> PROBLEM TO SOLVE
Copy the entries verbatim, from the first line of the entries through the line containing "The point at", including both of those lines.

[Data entries]
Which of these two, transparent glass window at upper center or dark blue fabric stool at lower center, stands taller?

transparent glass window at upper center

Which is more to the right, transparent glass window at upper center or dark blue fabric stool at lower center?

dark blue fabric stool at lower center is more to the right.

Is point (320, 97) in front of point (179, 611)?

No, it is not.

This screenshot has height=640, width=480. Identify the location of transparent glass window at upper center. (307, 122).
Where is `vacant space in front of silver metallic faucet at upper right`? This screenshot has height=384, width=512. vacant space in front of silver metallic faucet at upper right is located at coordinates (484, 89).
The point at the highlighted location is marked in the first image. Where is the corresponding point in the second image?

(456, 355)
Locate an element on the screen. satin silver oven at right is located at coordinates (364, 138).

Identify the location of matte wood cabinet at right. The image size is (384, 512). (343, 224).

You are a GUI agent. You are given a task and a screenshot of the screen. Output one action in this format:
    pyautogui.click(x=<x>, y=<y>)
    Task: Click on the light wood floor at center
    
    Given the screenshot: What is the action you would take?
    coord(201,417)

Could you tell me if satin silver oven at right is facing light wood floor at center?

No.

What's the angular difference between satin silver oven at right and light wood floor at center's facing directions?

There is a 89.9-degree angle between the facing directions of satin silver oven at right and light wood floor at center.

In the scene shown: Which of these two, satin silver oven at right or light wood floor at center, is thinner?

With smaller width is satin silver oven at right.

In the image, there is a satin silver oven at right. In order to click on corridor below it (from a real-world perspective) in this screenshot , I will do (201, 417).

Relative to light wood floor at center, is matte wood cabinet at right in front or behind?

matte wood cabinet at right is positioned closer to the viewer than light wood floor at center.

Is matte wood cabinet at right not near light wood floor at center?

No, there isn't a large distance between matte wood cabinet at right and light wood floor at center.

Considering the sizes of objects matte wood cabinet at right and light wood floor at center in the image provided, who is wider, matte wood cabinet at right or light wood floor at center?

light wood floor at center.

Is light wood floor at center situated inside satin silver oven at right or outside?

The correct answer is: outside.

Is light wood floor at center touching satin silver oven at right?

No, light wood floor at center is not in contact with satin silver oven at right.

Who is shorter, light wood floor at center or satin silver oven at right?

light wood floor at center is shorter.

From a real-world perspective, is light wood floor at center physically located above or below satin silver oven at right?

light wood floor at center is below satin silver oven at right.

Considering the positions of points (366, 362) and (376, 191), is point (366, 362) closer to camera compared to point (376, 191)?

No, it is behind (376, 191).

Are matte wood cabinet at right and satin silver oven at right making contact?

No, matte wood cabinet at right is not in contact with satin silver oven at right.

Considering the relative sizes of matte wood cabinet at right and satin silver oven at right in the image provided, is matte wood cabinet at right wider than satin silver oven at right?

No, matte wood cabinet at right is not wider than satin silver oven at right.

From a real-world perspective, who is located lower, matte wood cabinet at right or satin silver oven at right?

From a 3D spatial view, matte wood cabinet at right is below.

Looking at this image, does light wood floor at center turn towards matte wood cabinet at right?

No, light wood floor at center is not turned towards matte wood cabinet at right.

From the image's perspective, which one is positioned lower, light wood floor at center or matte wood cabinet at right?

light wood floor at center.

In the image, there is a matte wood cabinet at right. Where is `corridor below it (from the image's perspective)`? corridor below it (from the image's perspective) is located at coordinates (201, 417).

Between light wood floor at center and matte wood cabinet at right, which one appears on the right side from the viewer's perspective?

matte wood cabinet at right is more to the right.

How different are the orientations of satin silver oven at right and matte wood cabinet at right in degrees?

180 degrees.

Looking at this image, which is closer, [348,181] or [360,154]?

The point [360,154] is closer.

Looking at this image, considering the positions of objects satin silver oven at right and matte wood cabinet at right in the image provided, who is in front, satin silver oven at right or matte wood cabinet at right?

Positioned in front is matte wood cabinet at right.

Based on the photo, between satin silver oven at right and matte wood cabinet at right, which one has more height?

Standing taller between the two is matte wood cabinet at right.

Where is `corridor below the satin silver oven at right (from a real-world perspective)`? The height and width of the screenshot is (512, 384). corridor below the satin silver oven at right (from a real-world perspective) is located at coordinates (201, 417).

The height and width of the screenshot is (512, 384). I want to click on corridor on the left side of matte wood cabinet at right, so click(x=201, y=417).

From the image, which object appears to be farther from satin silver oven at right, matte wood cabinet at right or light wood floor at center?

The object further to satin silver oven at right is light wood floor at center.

> THE RESPONSE
Which of these two, transparent glass window at upper center or dark blue fabric stool at lower center, stands taller?

transparent glass window at upper center

Which is more to the right, transparent glass window at upper center or dark blue fabric stool at lower center?

dark blue fabric stool at lower center is more to the right.

Is point (320, 97) in front of point (179, 611)?

No, it is not.

This screenshot has height=640, width=480. Identify the location of transparent glass window at upper center. (307, 122).
Where is `vacant space in front of silver metallic faucet at upper right`? This screenshot has height=384, width=512. vacant space in front of silver metallic faucet at upper right is located at coordinates (484, 89).
The point at the highlighted location is marked in the first image. Where is the corresponding point in the second image?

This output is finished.